[Records contained in a dataset]
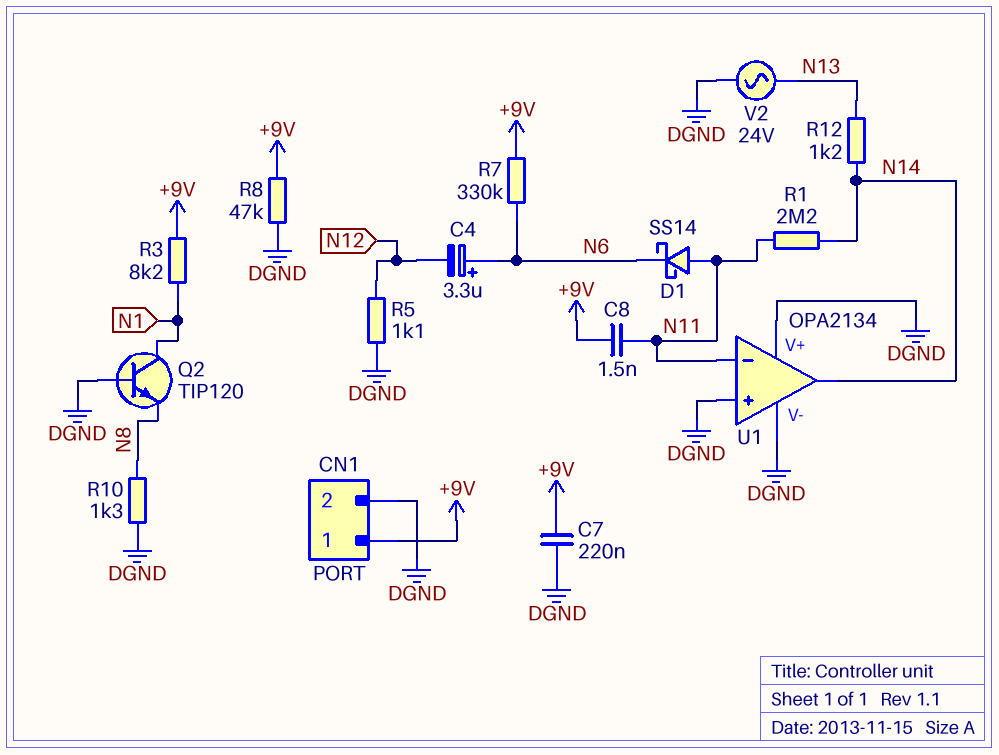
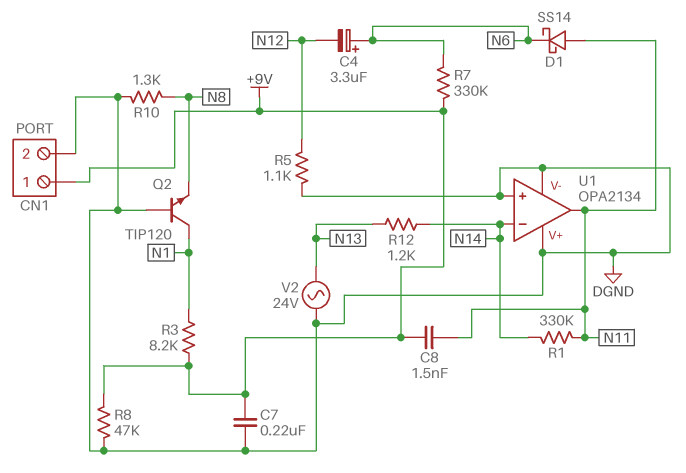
R1: 2.2M (N11, N14) -> 330k (N11, N14)
U1 pin in-: N11 -> N14
U1 pin out: N14 -> N11

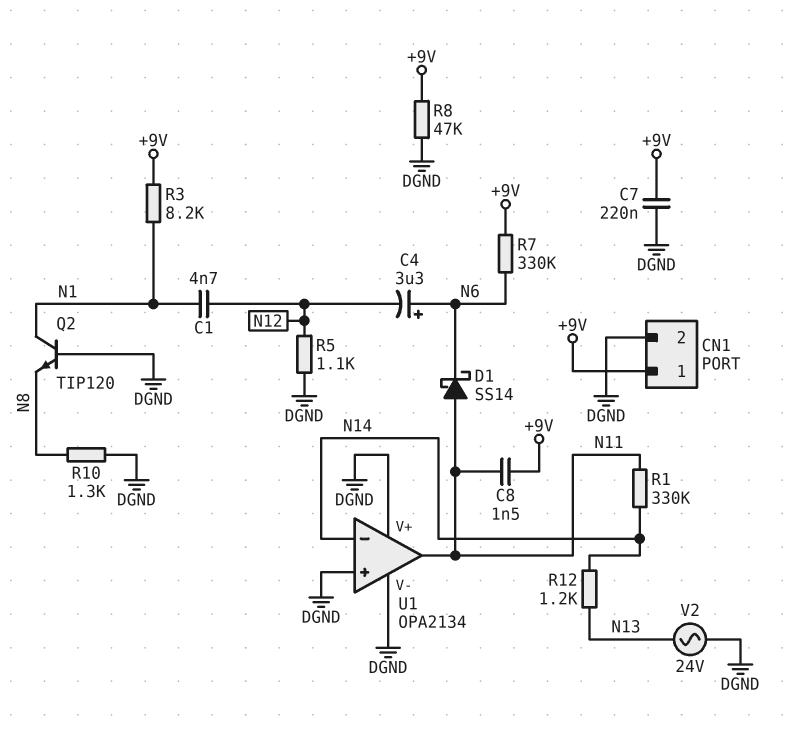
C1: none -> 4.7nF (N1, N12)

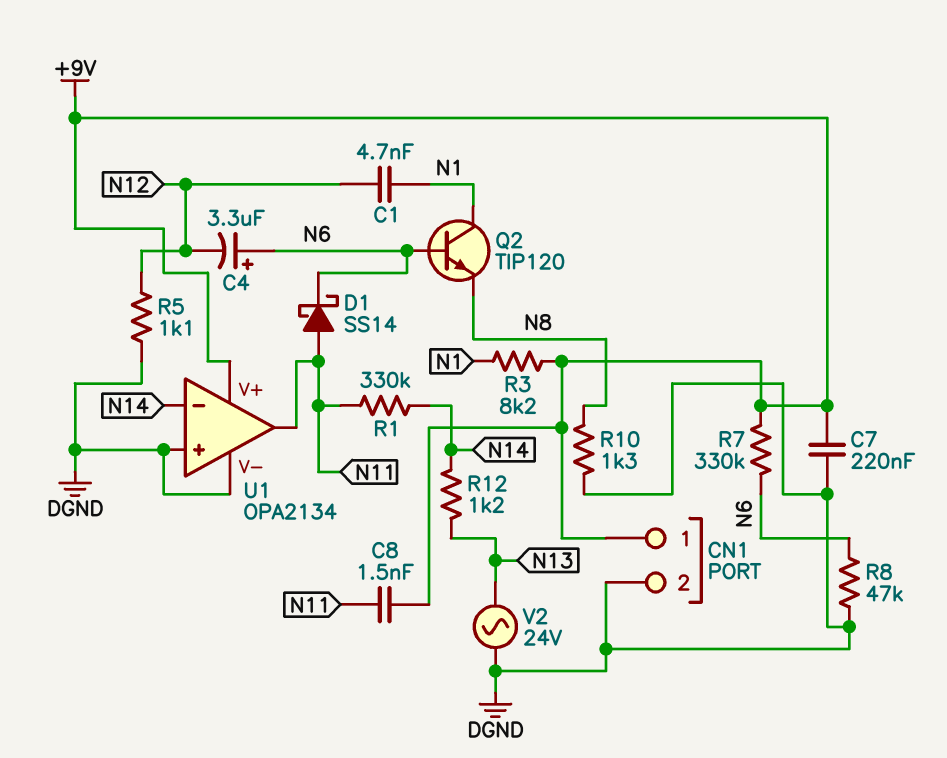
Q2: NPN TIP120 (B DGND, C N1, E N8) -> NPN TIP120 (B N6, C N1, E N8)
R8: 47k (+9V, DGND) -> 47k (DGND, N6)
U1 pin V+: DGND -> +9V

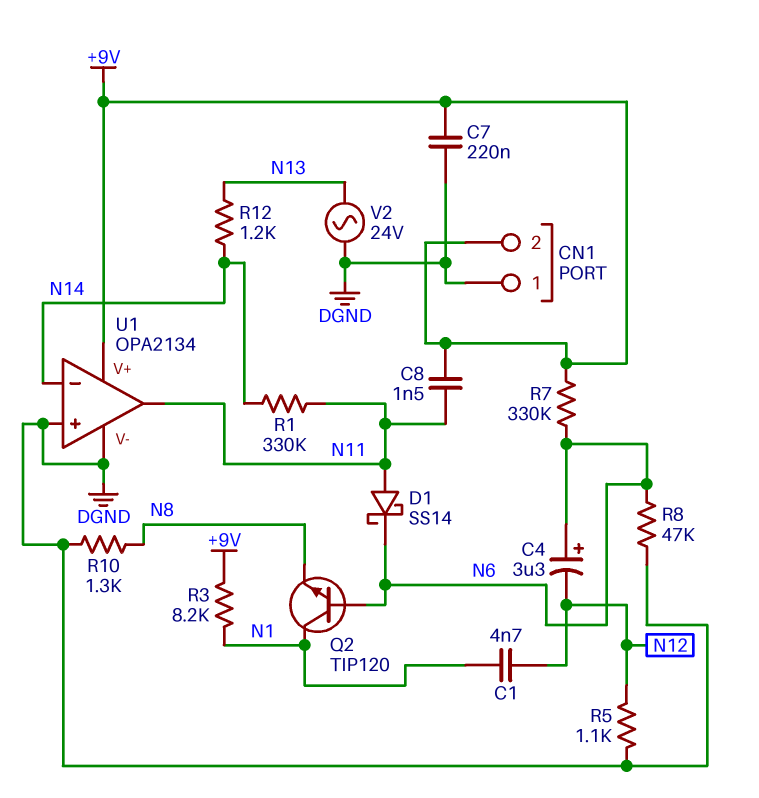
CN1 pin 1: +9V -> DGND
CN1 pin 2: DGND -> +9V

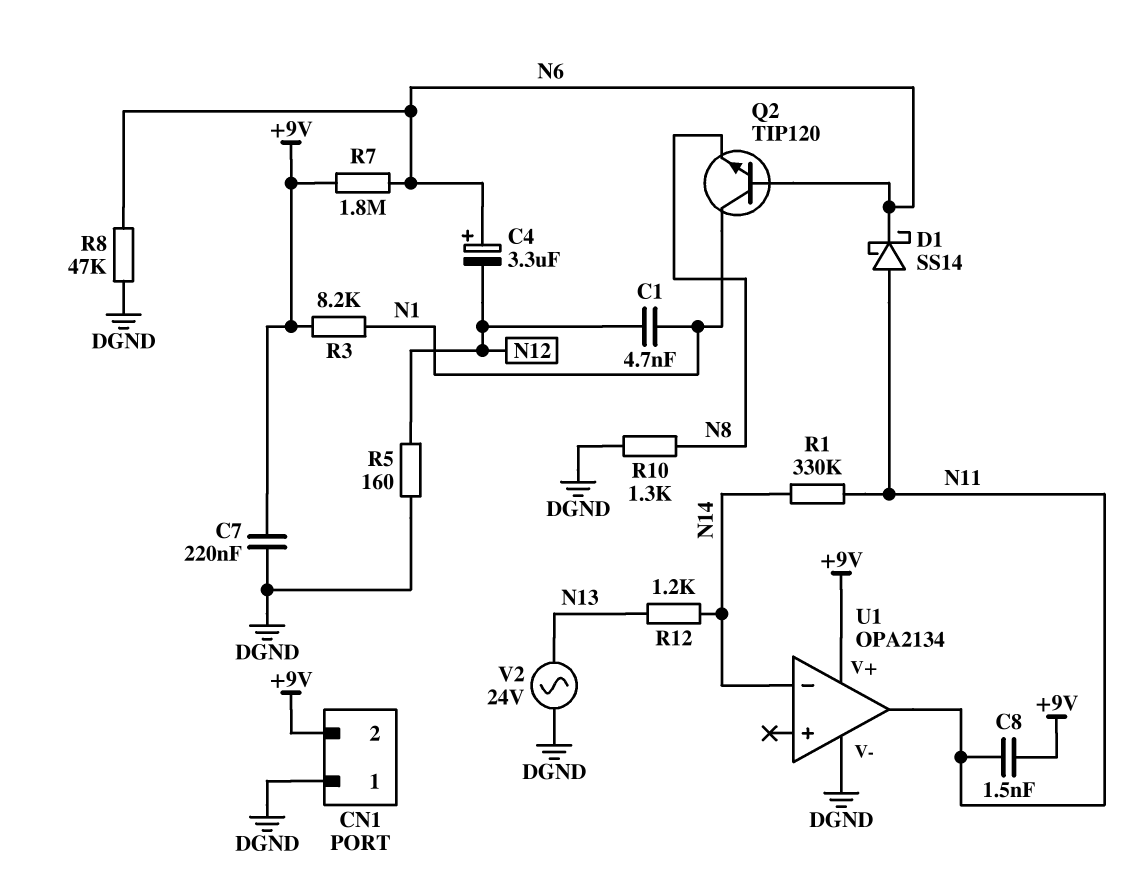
R5: 1.1k (DGND, N12) -> 160 (DGND, N12)
R7: 330k (+9V, N6) -> 1.8M (+9V, N6)
U1 pin in+: DGND -> none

__Exercise requirements__. Set down only the lines running from the line with "C1: none -> 4.7nF (N1, N12)" to the end of the entries, inclusive; omit every picture.

__The completed task__.
C1: none -> 4.7nF (N1, N12)

Q2: NPN TIP120 (B DGND, C N1, E N8) -> NPN TIP120 (B N6, C N1, E N8)
R8: 47k (+9V, DGND) -> 47k (DGND, N6)
U1 pin V+: DGND -> +9V

CN1 pin 1: +9V -> DGND
CN1 pin 2: DGND -> +9V

R5: 1.1k (DGND, N12) -> 160 (DGND, N12)
R7: 330k (+9V, N6) -> 1.8M (+9V, N6)
U1 pin in+: DGND -> none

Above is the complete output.